**Work to complete**
From the entries that follow, reproduce exactly and only the lines from the line with "(472, 254) = (451, 276): purple" to the line with "(660, 498) = (727, 339): turquoise", endpoints included.

**Records for the exercise**
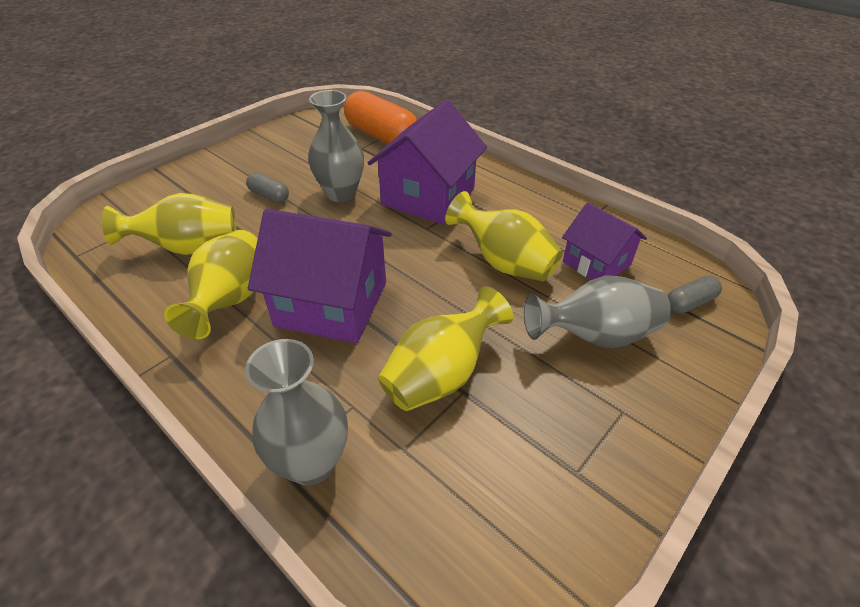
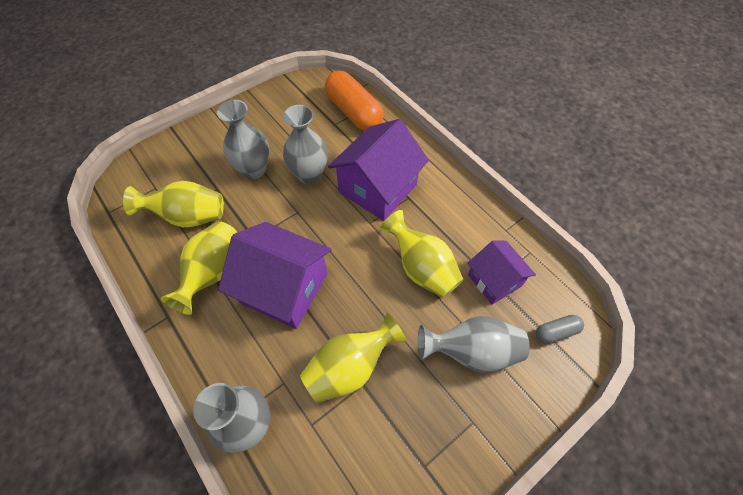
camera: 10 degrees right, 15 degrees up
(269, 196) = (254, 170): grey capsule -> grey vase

---

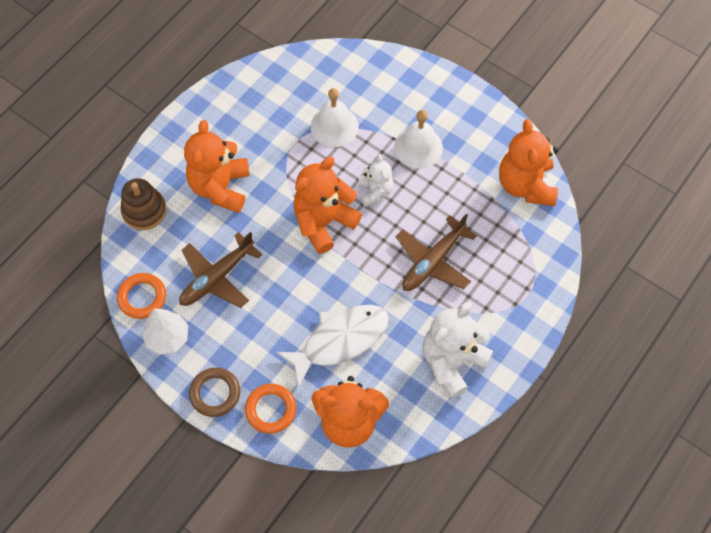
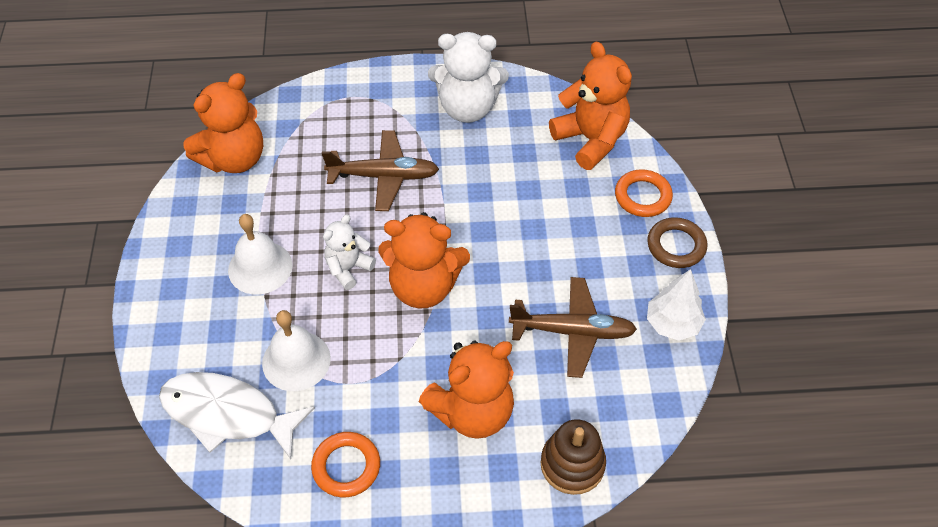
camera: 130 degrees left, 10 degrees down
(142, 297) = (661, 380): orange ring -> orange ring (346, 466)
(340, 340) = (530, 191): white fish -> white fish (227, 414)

==

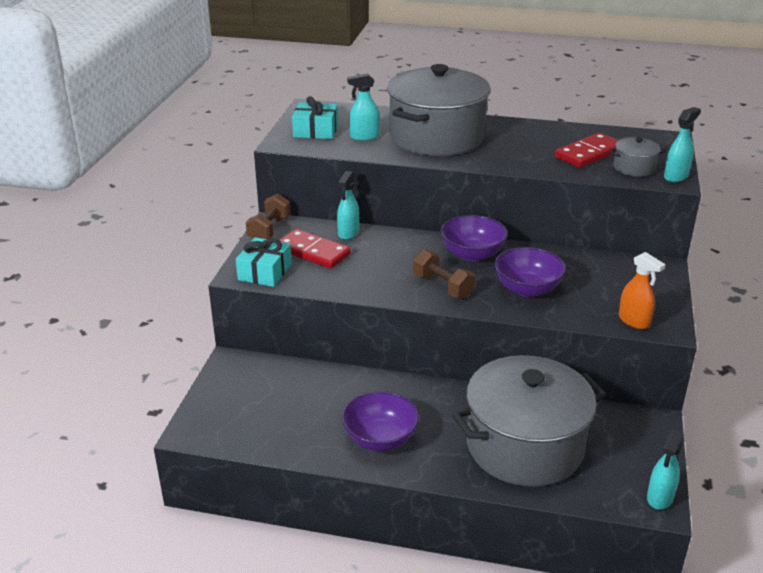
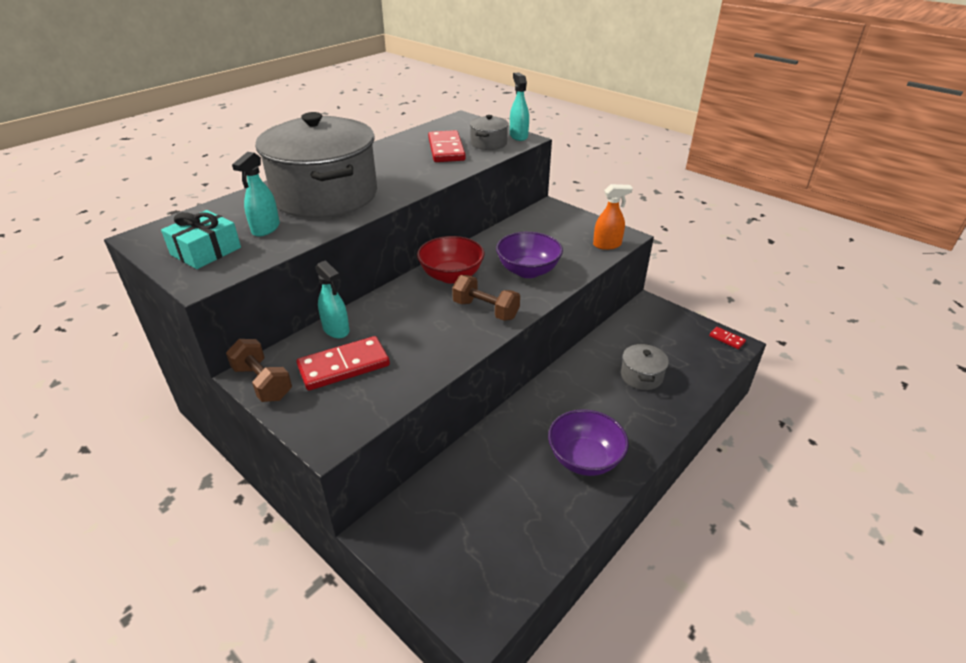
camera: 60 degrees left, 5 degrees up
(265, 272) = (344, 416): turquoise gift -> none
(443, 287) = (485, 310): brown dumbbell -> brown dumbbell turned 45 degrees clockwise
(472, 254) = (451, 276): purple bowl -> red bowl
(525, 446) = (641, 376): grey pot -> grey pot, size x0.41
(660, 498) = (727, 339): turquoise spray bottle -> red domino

**Answer to this exercise**
(472, 254) = (451, 276): purple bowl -> red bowl
(525, 446) = (641, 376): grey pot -> grey pot, size x0.41
(660, 498) = (727, 339): turquoise spray bottle -> red domino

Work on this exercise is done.